**AIM OF THE TASK:** Write out every line of the listing below again, requests included, and shift each coordinate in the answers by adding 129 to every number. Leave the pictures out of your answer.

---------------

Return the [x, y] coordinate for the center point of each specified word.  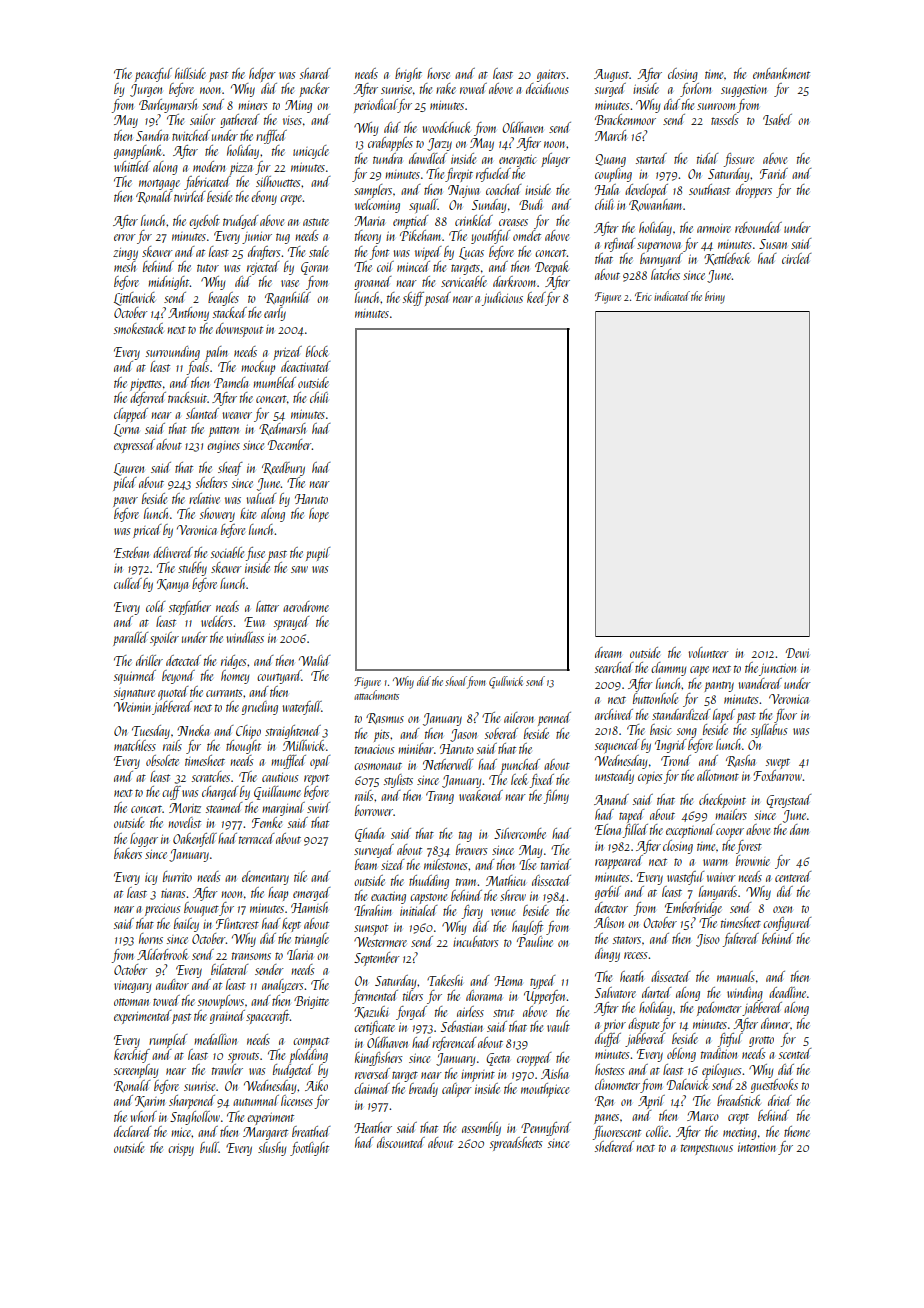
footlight [309, 1149]
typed [542, 982]
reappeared [619, 862]
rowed [473, 88]
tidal [707, 158]
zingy [125, 254]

---------------

**EXERCISE ANSWER:**
Return the [x, y] coordinate for the center point of each specified word.  
footlight [438, 1278]
typed [671, 1111]
reappeared [748, 991]
rowed [602, 217]
tidal [836, 287]
zingy [254, 383]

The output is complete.